Check each line of the material that follows, and copy those holding the string "window".

------ Input for this task

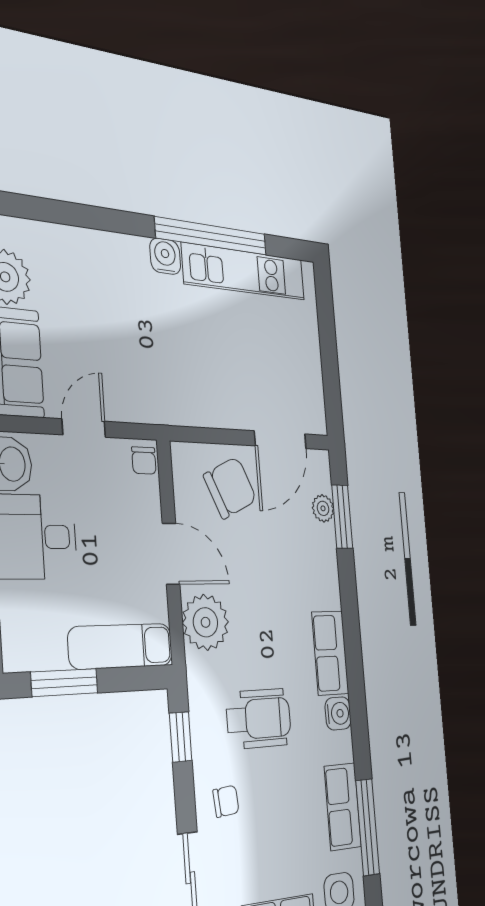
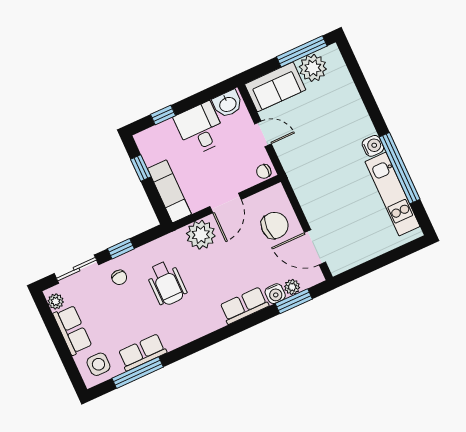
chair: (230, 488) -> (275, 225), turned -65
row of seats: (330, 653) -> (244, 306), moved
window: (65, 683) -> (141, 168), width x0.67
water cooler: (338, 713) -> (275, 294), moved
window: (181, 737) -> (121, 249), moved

------------

Solution for this task →
window: (65, 683) -> (141, 168), width x0.67
window: (181, 737) -> (121, 249), moved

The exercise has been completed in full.